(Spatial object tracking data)
━━━━━━━━━━━━━━━━
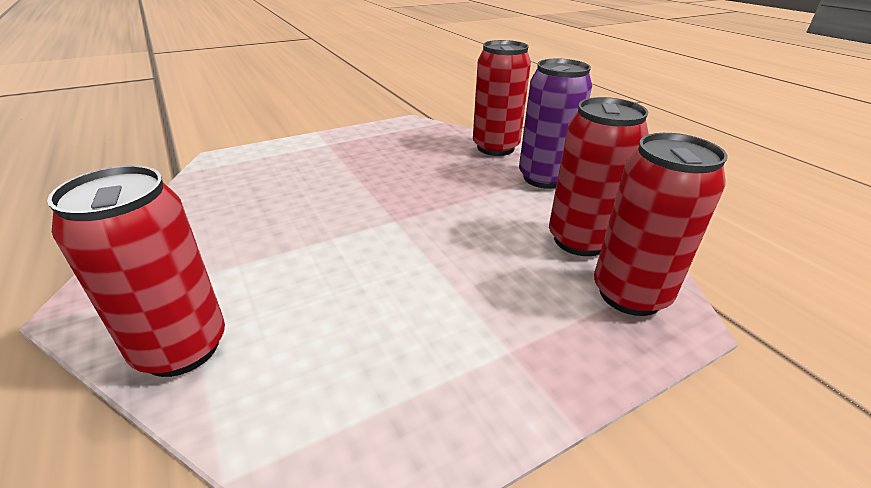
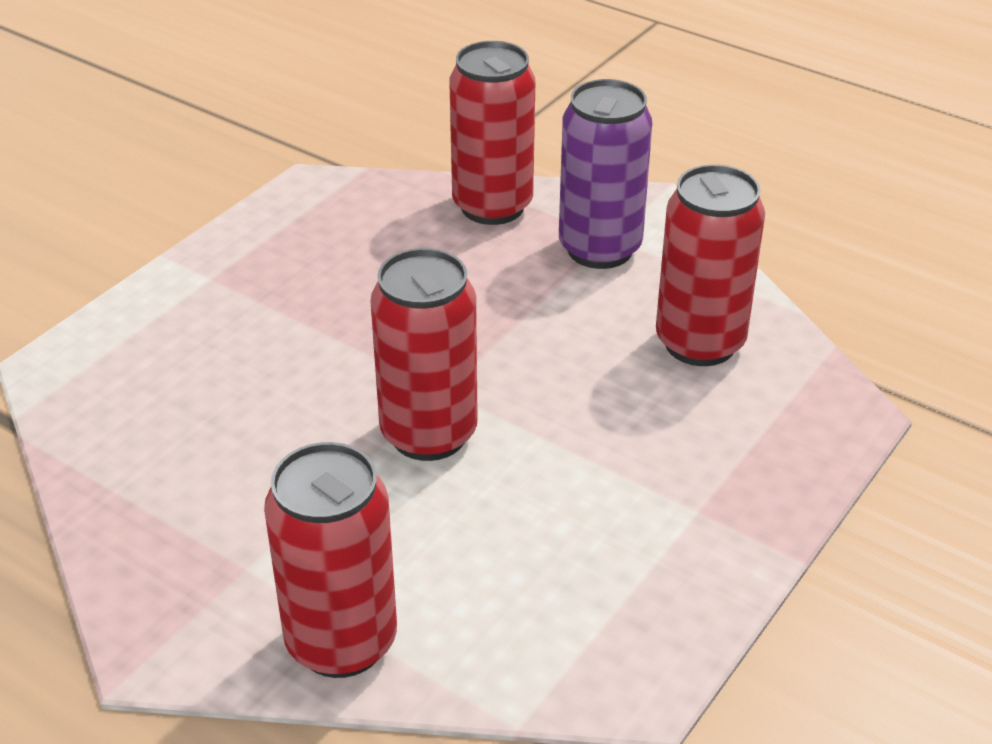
camera: 25 degrees left, 5 degrees up
(630, 294) = (788, 400): red can -> red can (429, 434)

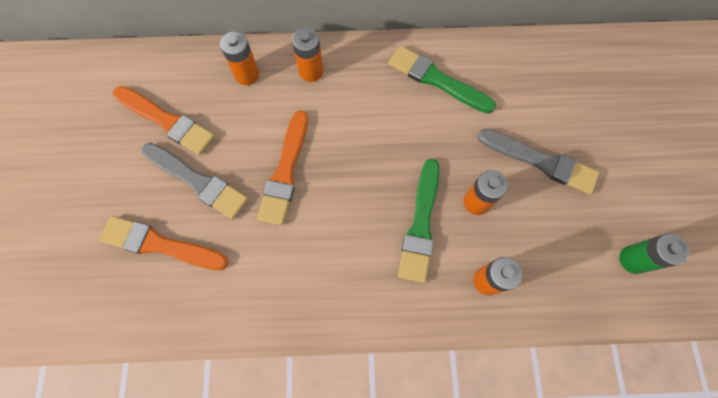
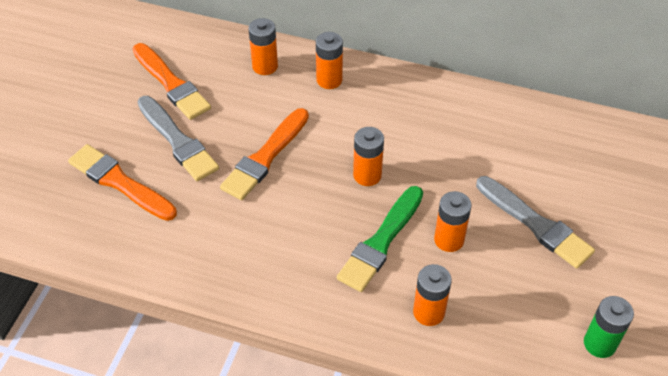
camera: 20 degrees right, 20 degrees down
(383, 160) = (367, 175): none -> orange battery
(437, 80) = (455, 121): green brush -> none

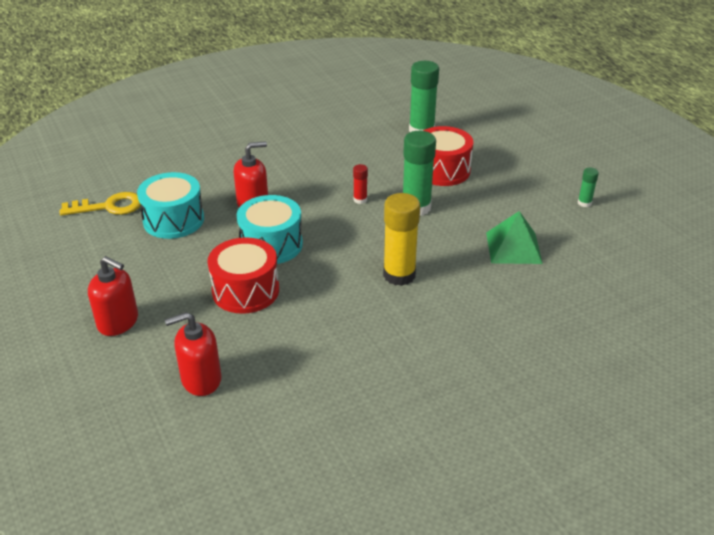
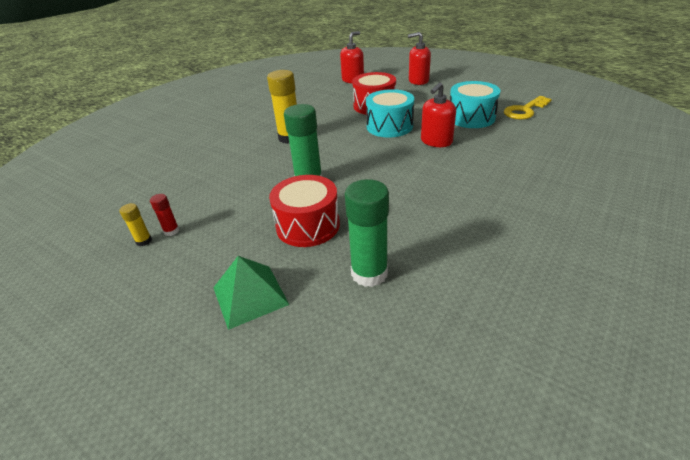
camera: 155 degrees right, 0 degrees up
(360, 200) = (361, 171): red glue stick -> red glue stick (171, 231)
(513, 247) = (212, 178): green pyramid -> green pyramid (250, 295)
(584, 203) = (144, 241): green glue stick -> yellow glue stick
━━━━━━━━━━━━━━━━
* Task statement *
A precise copy of each record, with the images removed, should be output.

* The completed task *
camera: 25 degrees left, 5 degrees up
(630, 294) = (788, 400): red can -> red can (429, 434)

camera: 20 degrees right, 20 degrees down
(383, 160) = (367, 175): none -> orange battery
(437, 80) = (455, 121): green brush -> none

camera: 155 degrees right, 0 degrees up
(360, 200) = (361, 171): red glue stick -> red glue stick (171, 231)
(513, 247) = (212, 178): green pyramid -> green pyramid (250, 295)
(584, 203) = (144, 241): green glue stick -> yellow glue stick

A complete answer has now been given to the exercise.